(Task to carry out) What the task requires is an exact printout of the listing below, pictures excluded.
[Available data]
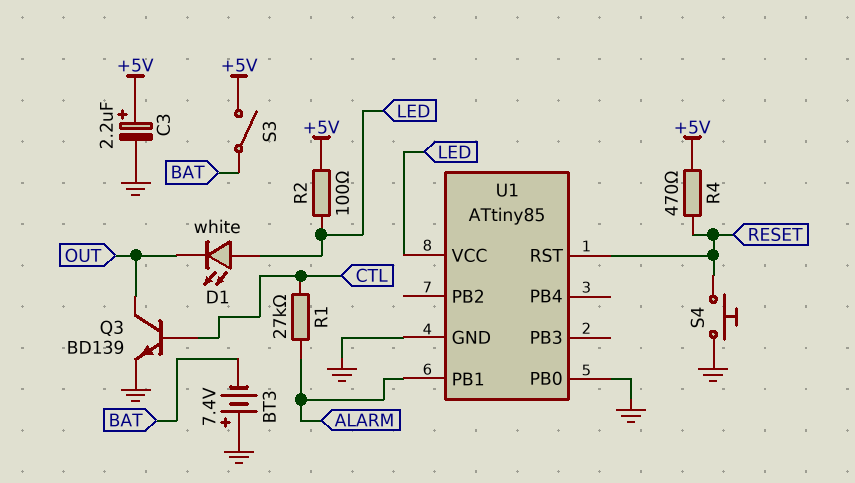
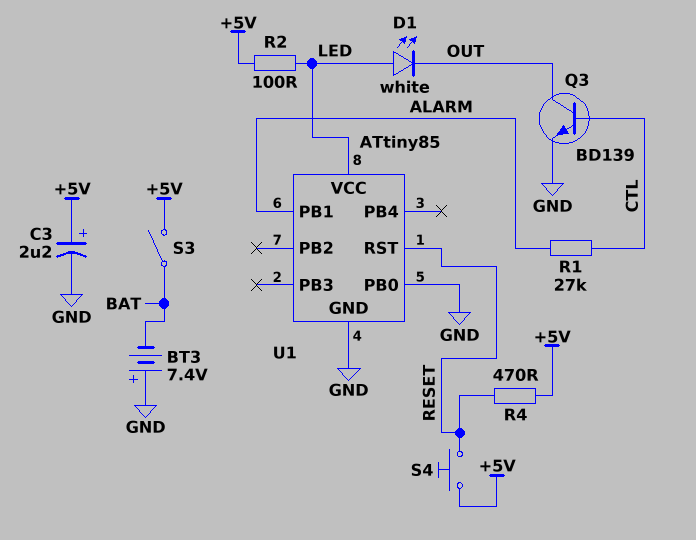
S4: button (GND, RESET) -> button (+5V, RESET)

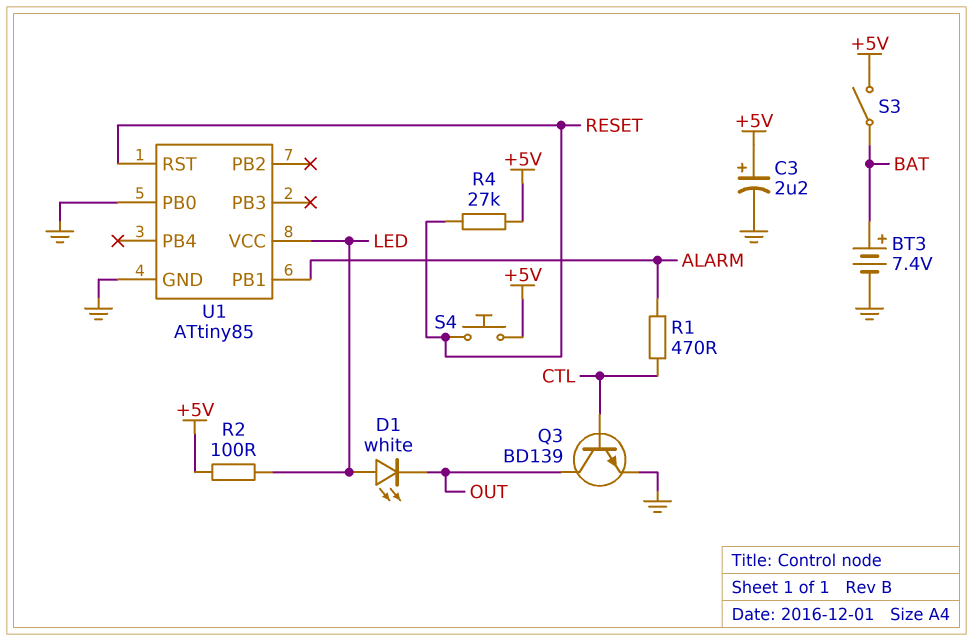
BT3: 7.4V (plus GND, minus BAT) -> 7.4V (plus BAT, minus GND)
R1: 27k (ALARM, CTL) -> 470 (ALARM, CTL)
R4: 470 (+5V, RESET) -> 27k (+5V, RESET)

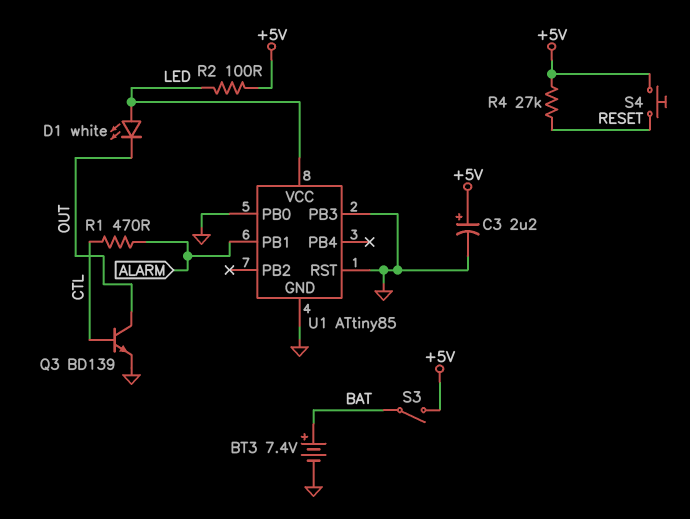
U1 pin PB3: none -> GND
U1 pin RST: RESET -> GND

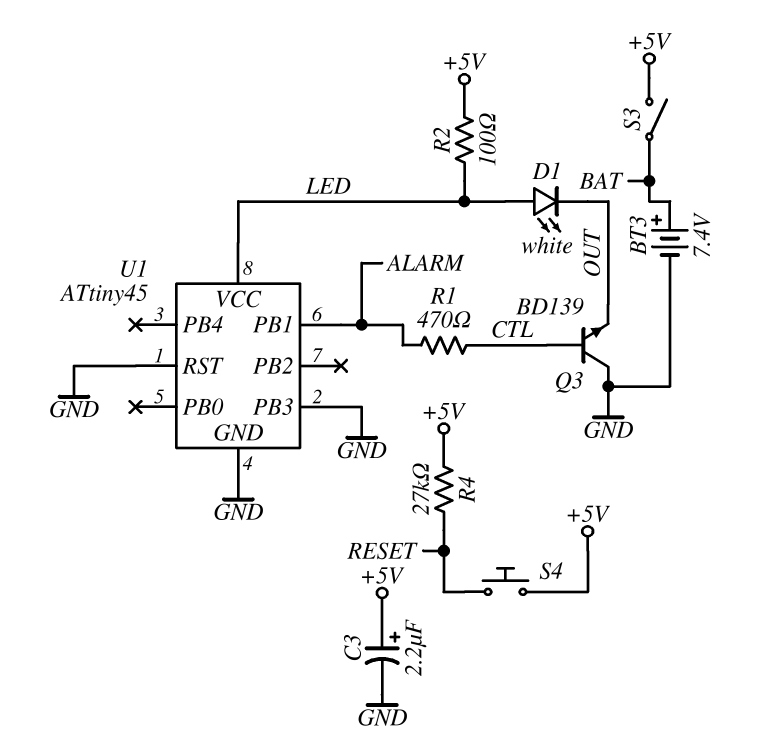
Q3: NPN BD139 (B CTL, C OUT, E GND) -> NPN BD139 (B CTL, C GND, E OUT)
U1: ATtiny85 -> ATtiny45
U1 pin PB0: GND -> none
[/Available data]
(Answer to the exercise)
S4: button (GND, RESET) -> button (+5V, RESET)

BT3: 7.4V (plus GND, minus BAT) -> 7.4V (plus BAT, minus GND)
R1: 27k (ALARM, CTL) -> 470 (ALARM, CTL)
R4: 470 (+5V, RESET) -> 27k (+5V, RESET)

U1 pin PB3: none -> GND
U1 pin RST: RESET -> GND

Q3: NPN BD139 (B CTL, C OUT, E GND) -> NPN BD139 (B CTL, C GND, E OUT)
U1: ATtiny85 -> ATtiny45
U1 pin PB0: GND -> none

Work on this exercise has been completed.